▶ **SOURCE INFORMATION**
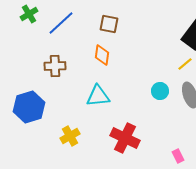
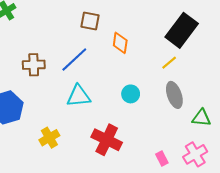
blue line: (61, 23) -> (74, 60), moved
orange diamond: (102, 55) -> (120, 43), moved
cyan circle: (160, 91) -> (131, 94), moved

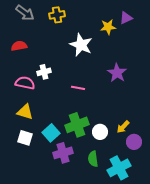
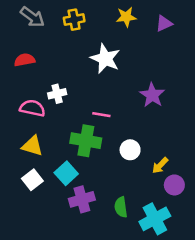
yellow star: (108, 27) -> (126, 17), moved
green cross: (77, 125) -> (86, 141), moved, turned 30
white circle: (100, 132) -> (130, 150), moved
white square: (25, 138) -> (32, 180), turned 35

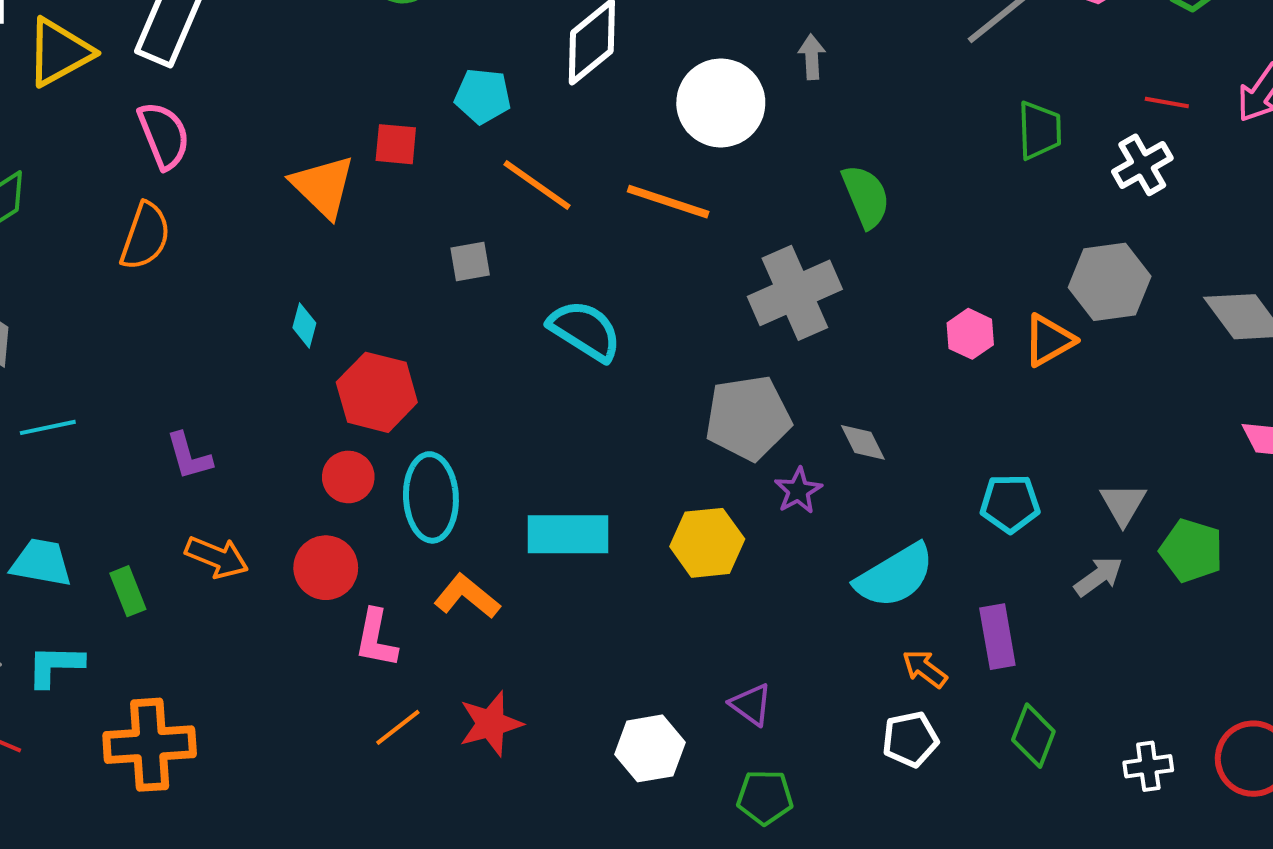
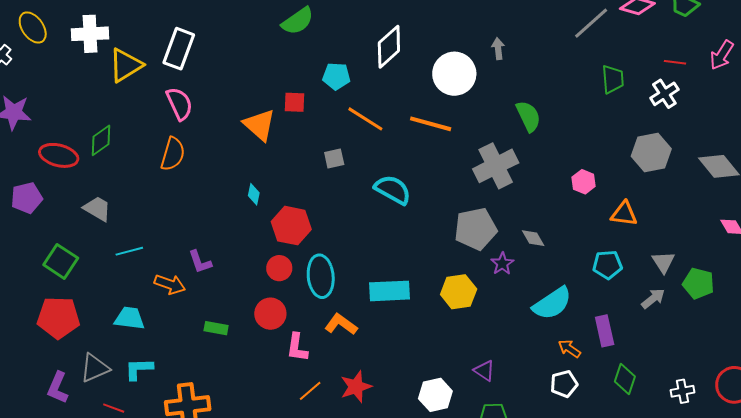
orange triangle: (1049, 340) -> (624, 214), moved, turned 40
orange arrow: (217, 557) -> (170, 284), moved
green rectangle: (128, 591) -> (216, 328), moved, turned -55

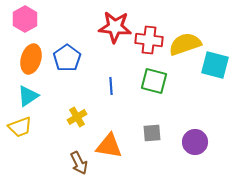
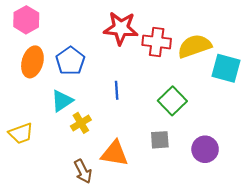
green square: (154, 81) -> (172, 101), moved, turned 32
cyan triangle: (28, 96) -> (62, 101), moved

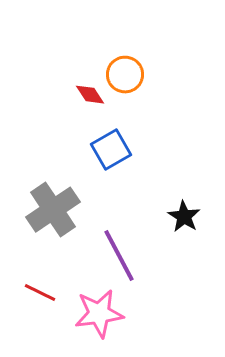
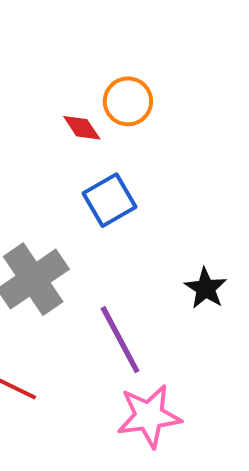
pink star: (99, 314) -> (149, 416), moved

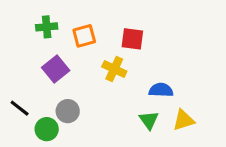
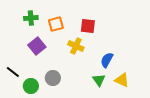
blue semicircle: (161, 90) -> (107, 60), turned -63
gray circle: (68, 111) -> (53, 78), moved
yellow triangle: (183, 120) -> (122, 80), turned 42

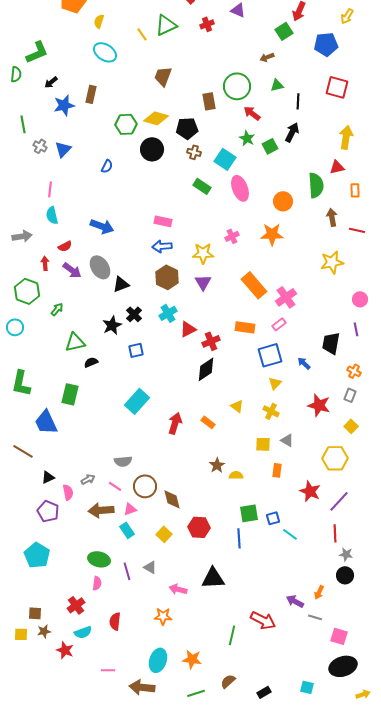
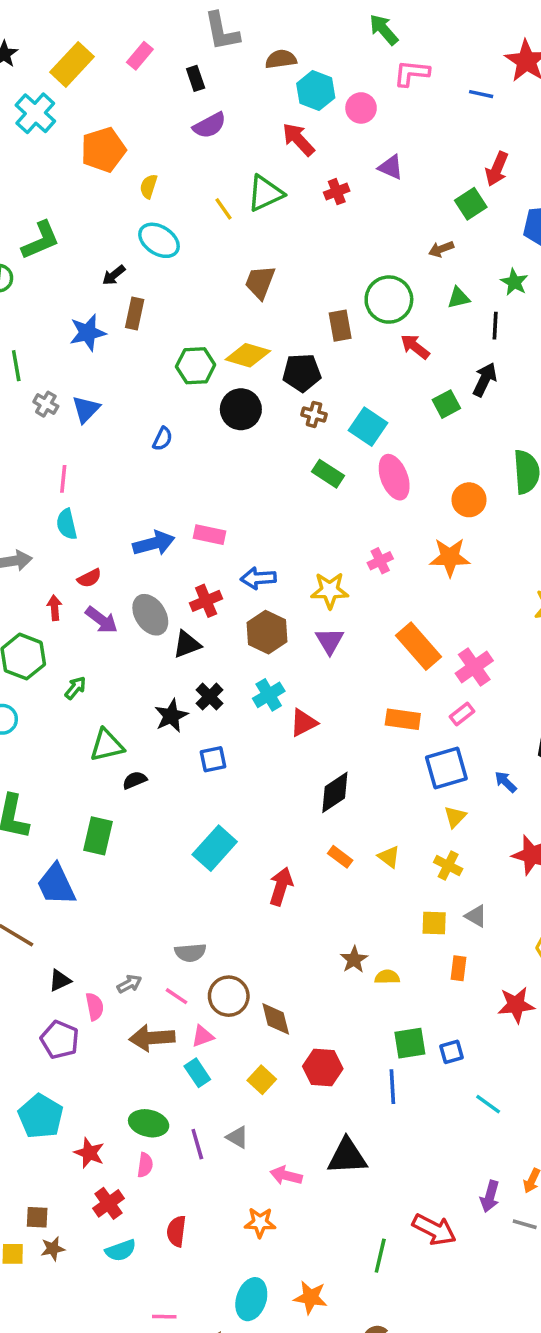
black arrow: (51, 82) -> (114, 275), moved
green star: (247, 138) -> (514, 282), moved
pink rectangle: (163, 221) -> (210, 535), moved
blue arrow: (102, 226) -> (154, 543), turned -35
red cross: (211, 341) -> (206, 601), moved
orange rectangle: (208, 422) -> (340, 857), moved
red star: (310, 491) -> (516, 1005), turned -30
cyan line: (290, 534) -> (488, 1104), moved
purple arrow: (295, 601) -> (490, 1196), turned -102
red star: (65, 650) -> (89, 1153), moved

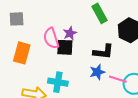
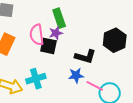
green rectangle: (100, 13) -> (59, 18), moved
cyan cross: (58, 82) -> (36, 79), turned -36

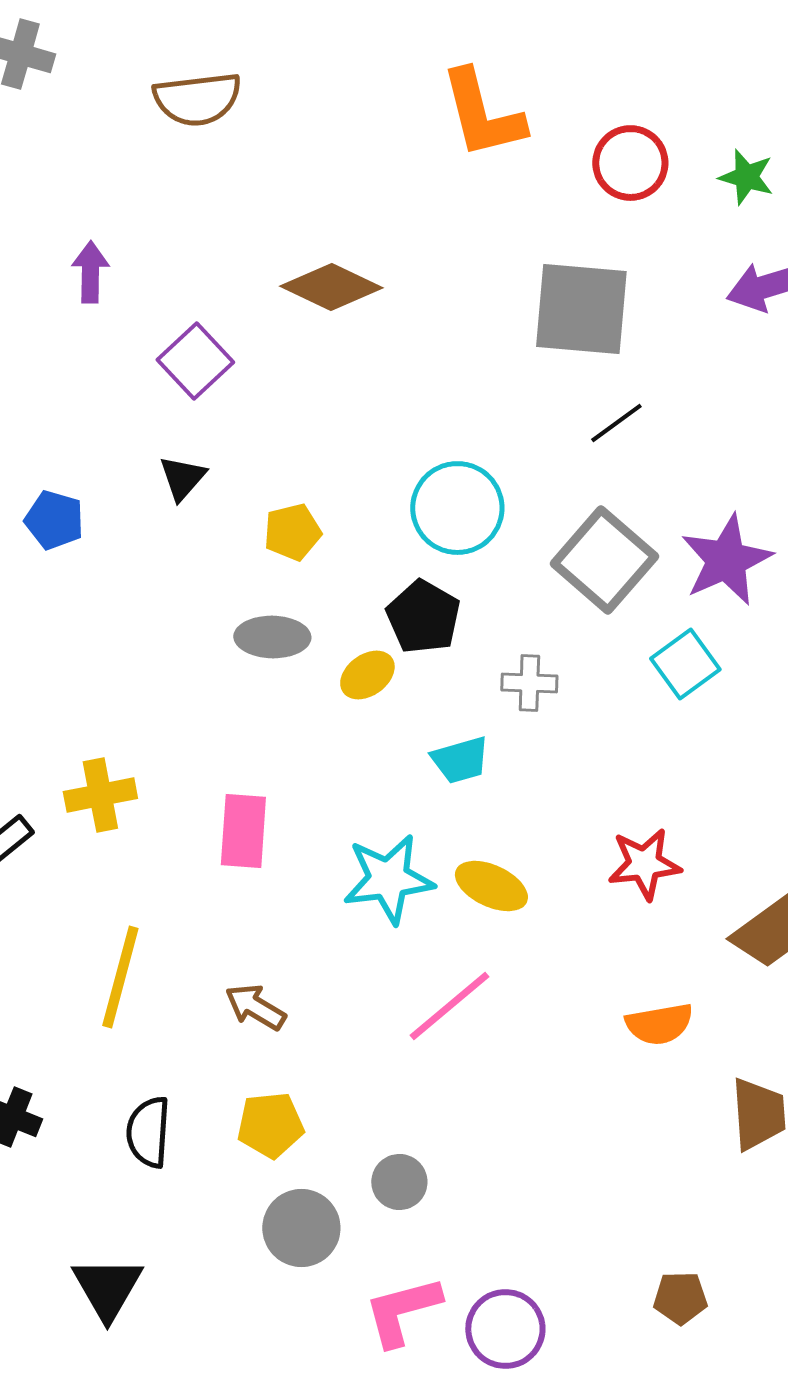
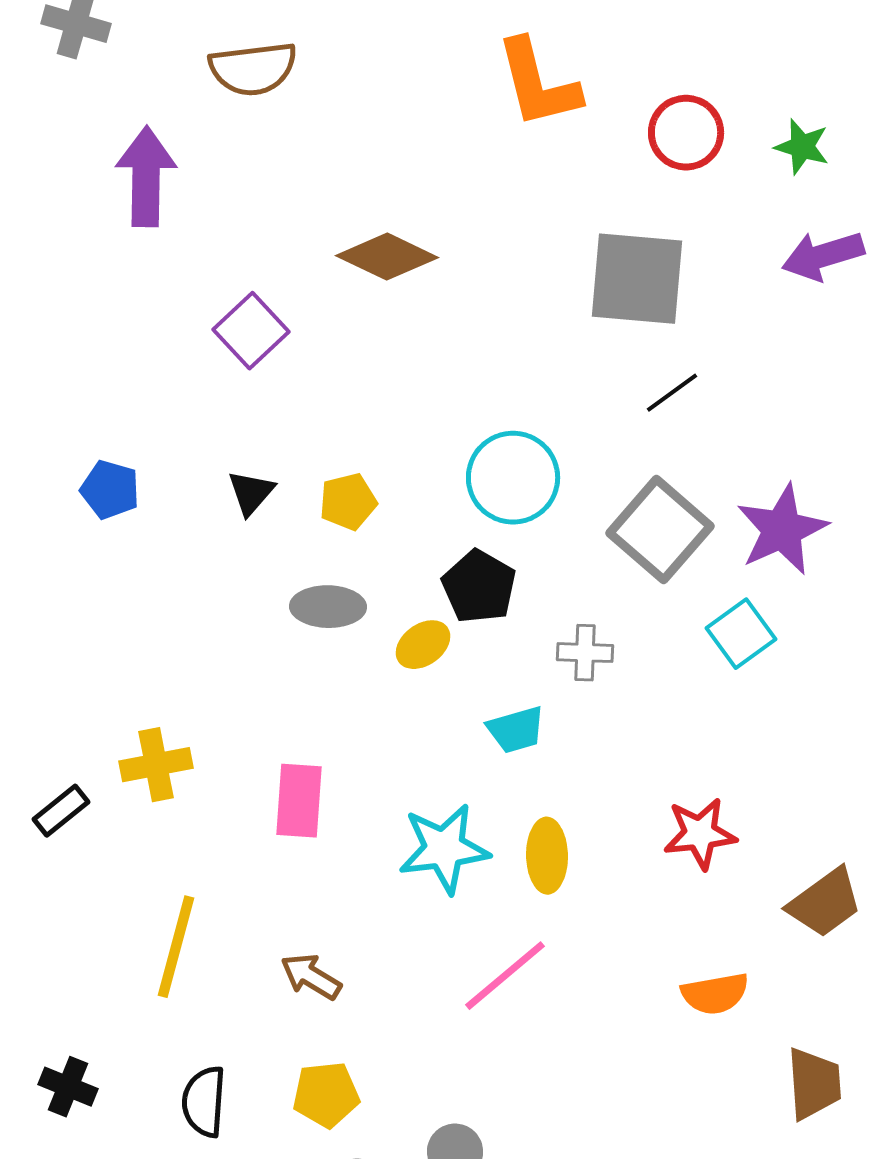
purple arrow: (90, 272) -> (146, 177), moved, size x1.6
black triangle: (182, 478) -> (251, 493), moved
yellow ellipse: (491, 886) -> (547, 856), turned 64

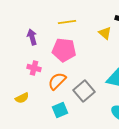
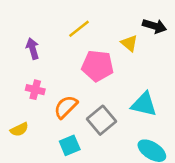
yellow line: (67, 22) -> (79, 29), turned -30
pink pentagon: (64, 50) -> (98, 66), moved

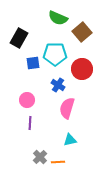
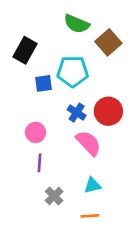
red circle: (82, 69) -> (108, 111), moved
pink semicircle: (67, 108) -> (89, 143), turned 120
gray cross: (40, 157) -> (54, 196), moved
orange line: (58, 162) -> (90, 216), moved

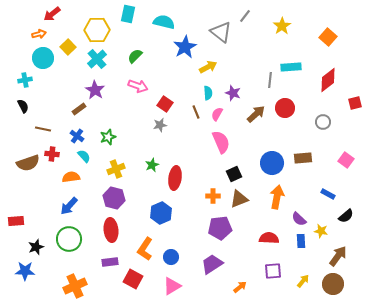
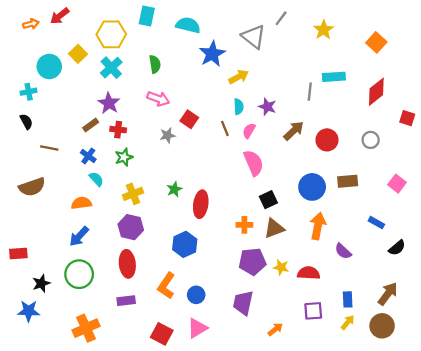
orange arrow: (39, 34) -> (31, 24), moved
green semicircle: (135, 56) -> (155, 64), turned 126
red square: (355, 103) -> (407, 118), turned 32
red circle: (285, 108) -> (327, 140), moved
gray star: (160, 125) -> (167, 135), moved
red cross: (52, 154) -> (118, 130), moved
yellow star: (321, 231) -> (281, 267), moved
blue rectangle: (301, 241) -> (348, 299), moved
purple trapezoid: (212, 264) -> (243, 303), turned -45
red square: (133, 279) -> (162, 334), moved

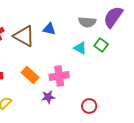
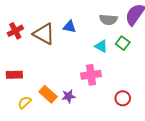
orange rectangle: (30, 75) -> (48, 94), moved
pink cross: (59, 76) -> (91, 75), moved
red circle: (89, 106) -> (123, 98), moved

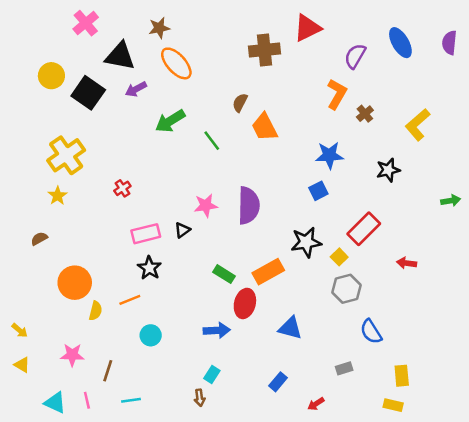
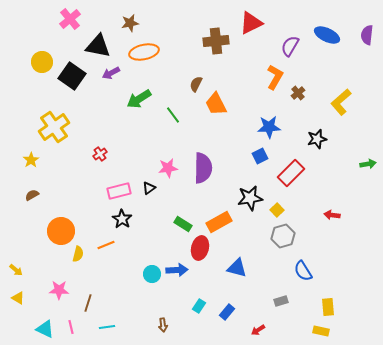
blue ellipse: (400, 43) -> (327, 35), turned -35
orange ellipse: (176, 63) -> (144, 52), turned -60
yellow star: (58, 196) -> (31, 160), moved
red rectangle: (364, 229) -> (291, 173), moved
cyan circle: (151, 335) -> (152, 274), moved
cyan rectangle: (212, 374) -> (199, 306), moved

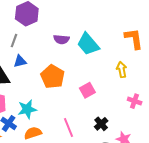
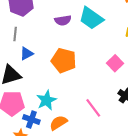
pink square: (87, 90) -> (115, 63), moved

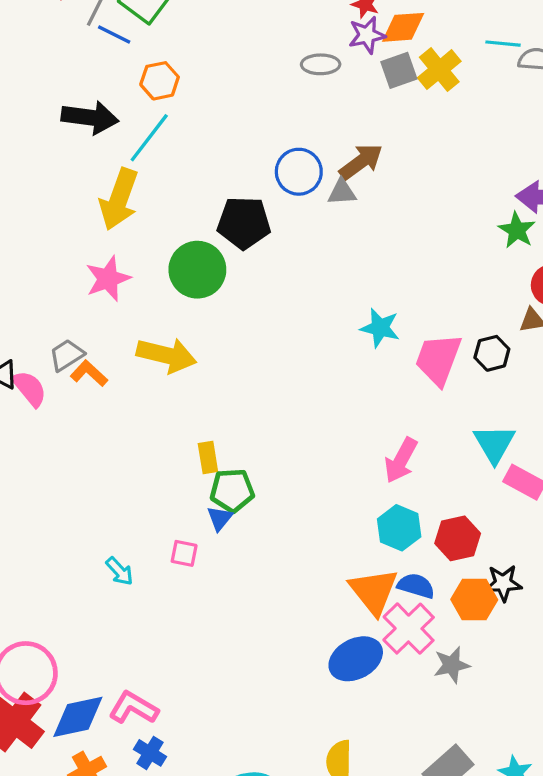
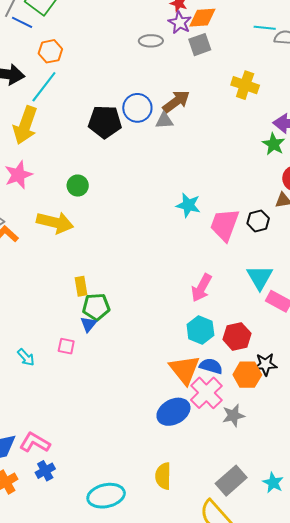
purple star: (367, 35) -> (180, 23), turned -30
yellow cross: (439, 70) -> (245, 85), moved, turned -32
black pentagon: (244, 223) -> (105, 122), moved
green circle: (197, 270) -> (78, 186), moved, size x0.6
blue cross: (150, 753) -> (45, 471), turned 30

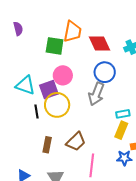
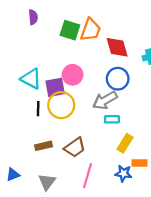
green square: (55, 46) -> (70, 30), moved
gray arrow: (96, 94) -> (105, 100), turned 30
cyan rectangle: (123, 114) -> (112, 119), moved
brown rectangle: (47, 145) -> (44, 146), turned 56

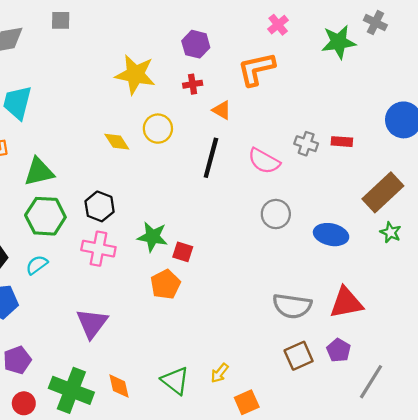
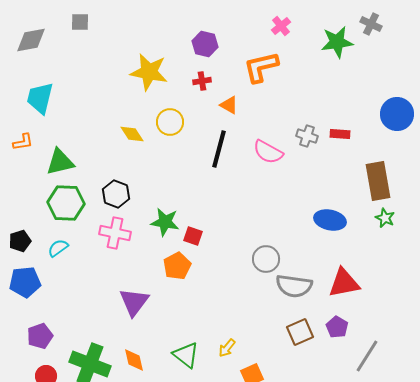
brown rectangle: (383, 192) -> (378, 181), turned -57
gray circle: (276, 214) -> (266, 259), moved
purple triangle: (92, 323) -> (134, 302), moved

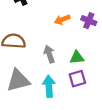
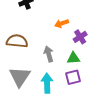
purple cross: (89, 21) -> (80, 37), moved, turned 32
gray triangle: (18, 80) -> (20, 77), turned -45

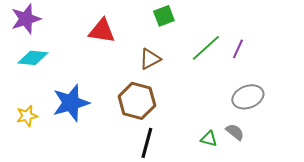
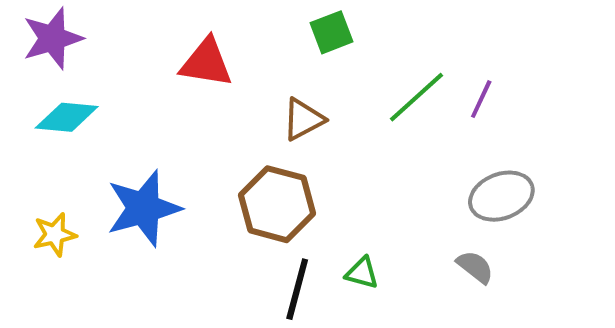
green triangle: (209, 139) -> (362, 273), moved

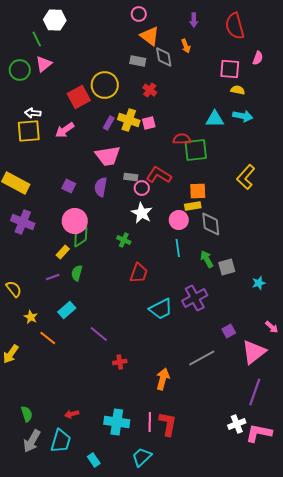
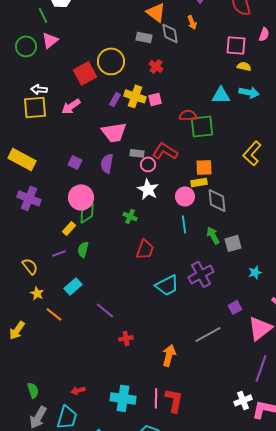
cyan star: (259, 283) -> (255, 272), moved
yellow semicircle: (14, 289) -> (30, 266), moved

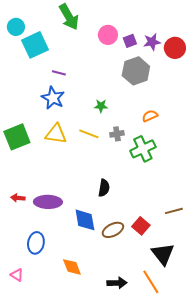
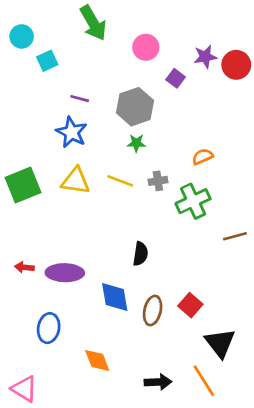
purple square: (130, 41) -> (176, 78), moved, turned -32
cyan square: (35, 45) -> (47, 61), size x0.6
gray hexagon: (136, 71) -> (135, 107), moved
brown line: (174, 211) -> (235, 236), moved
brown ellipse: (113, 230) -> (153, 311), turned -50
pink triangle: (17, 275) -> (24, 389), moved, size x1.5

▶ **TO DO**
The full material above must be output verbatim, minus any pictures.

▶ **ANSWER TO THIS EXERCISE**
blue line: (61, 23) -> (74, 60), moved
orange diamond: (102, 55) -> (120, 43), moved
cyan circle: (160, 91) -> (131, 94), moved

yellow star: (108, 27) -> (126, 17), moved
green cross: (77, 125) -> (86, 141), moved, turned 30
white circle: (100, 132) -> (130, 150), moved
white square: (25, 138) -> (32, 180), turned 35

orange triangle: (1049, 340) -> (624, 214), moved, turned 40
orange arrow: (217, 557) -> (170, 284), moved
green rectangle: (128, 591) -> (216, 328), moved, turned -55

green square: (154, 81) -> (172, 101), moved, turned 32
cyan triangle: (28, 96) -> (62, 101), moved

pink star: (99, 314) -> (149, 416), moved

blue semicircle: (161, 90) -> (107, 60), turned -63
gray circle: (68, 111) -> (53, 78), moved
yellow triangle: (183, 120) -> (122, 80), turned 42

black arrow: (51, 82) -> (114, 275), moved
green star: (247, 138) -> (514, 282), moved
pink rectangle: (163, 221) -> (210, 535), moved
blue arrow: (102, 226) -> (154, 543), turned -35
red cross: (211, 341) -> (206, 601), moved
orange rectangle: (208, 422) -> (340, 857), moved
red star: (310, 491) -> (516, 1005), turned -30
cyan line: (290, 534) -> (488, 1104), moved
purple arrow: (295, 601) -> (490, 1196), turned -102
red star: (65, 650) -> (89, 1153), moved

green rectangle: (100, 13) -> (59, 18), moved
cyan cross: (58, 82) -> (36, 79), turned -36

purple arrow: (90, 272) -> (146, 177), moved, size x1.6
black triangle: (182, 478) -> (251, 493), moved
yellow ellipse: (491, 886) -> (547, 856), turned 64

yellow line: (67, 22) -> (79, 29), turned -30
pink pentagon: (64, 50) -> (98, 66), moved

red circle: (82, 69) -> (108, 111), moved
pink semicircle: (67, 108) -> (89, 143), turned 120
gray cross: (40, 157) -> (54, 196), moved
orange line: (58, 162) -> (90, 216), moved

orange arrow: (39, 34) -> (31, 24), moved
green semicircle: (135, 56) -> (155, 64), turned 126
red square: (355, 103) -> (407, 118), turned 32
red circle: (285, 108) -> (327, 140), moved
gray star: (160, 125) -> (167, 135), moved
red cross: (52, 154) -> (118, 130), moved
yellow star: (321, 231) -> (281, 267), moved
blue rectangle: (301, 241) -> (348, 299), moved
purple trapezoid: (212, 264) -> (243, 303), turned -45
red square: (133, 279) -> (162, 334), moved

orange rectangle: (30, 75) -> (48, 94), moved
pink cross: (59, 76) -> (91, 75), moved
red circle: (89, 106) -> (123, 98), moved

blue ellipse: (400, 43) -> (327, 35), turned -35
orange ellipse: (176, 63) -> (144, 52), turned -60
yellow star: (58, 196) -> (31, 160), moved
red rectangle: (364, 229) -> (291, 173), moved
cyan circle: (151, 335) -> (152, 274), moved
cyan rectangle: (212, 374) -> (199, 306), moved

pink square: (87, 90) -> (115, 63), moved

purple star: (367, 35) -> (180, 23), turned -30
yellow cross: (439, 70) -> (245, 85), moved, turned -32
black pentagon: (244, 223) -> (105, 122), moved
green circle: (197, 270) -> (78, 186), moved, size x0.6
blue cross: (150, 753) -> (45, 471), turned 30

green square: (55, 46) -> (70, 30), moved
gray arrow: (96, 94) -> (105, 100), turned 30
cyan rectangle: (123, 114) -> (112, 119), moved
brown rectangle: (47, 145) -> (44, 146), turned 56

brown rectangle: (383, 192) -> (378, 181), turned -57
gray circle: (276, 214) -> (266, 259), moved
purple triangle: (92, 323) -> (134, 302), moved

purple cross: (89, 21) -> (80, 37), moved, turned 32
gray triangle: (18, 80) -> (20, 77), turned -45

green triangle: (209, 139) -> (362, 273), moved

cyan star: (259, 283) -> (255, 272), moved
yellow semicircle: (14, 289) -> (30, 266), moved

purple square: (130, 41) -> (176, 78), moved, turned -32
cyan square: (35, 45) -> (47, 61), size x0.6
gray hexagon: (136, 71) -> (135, 107), moved
brown line: (174, 211) -> (235, 236), moved
brown ellipse: (113, 230) -> (153, 311), turned -50
pink triangle: (17, 275) -> (24, 389), moved, size x1.5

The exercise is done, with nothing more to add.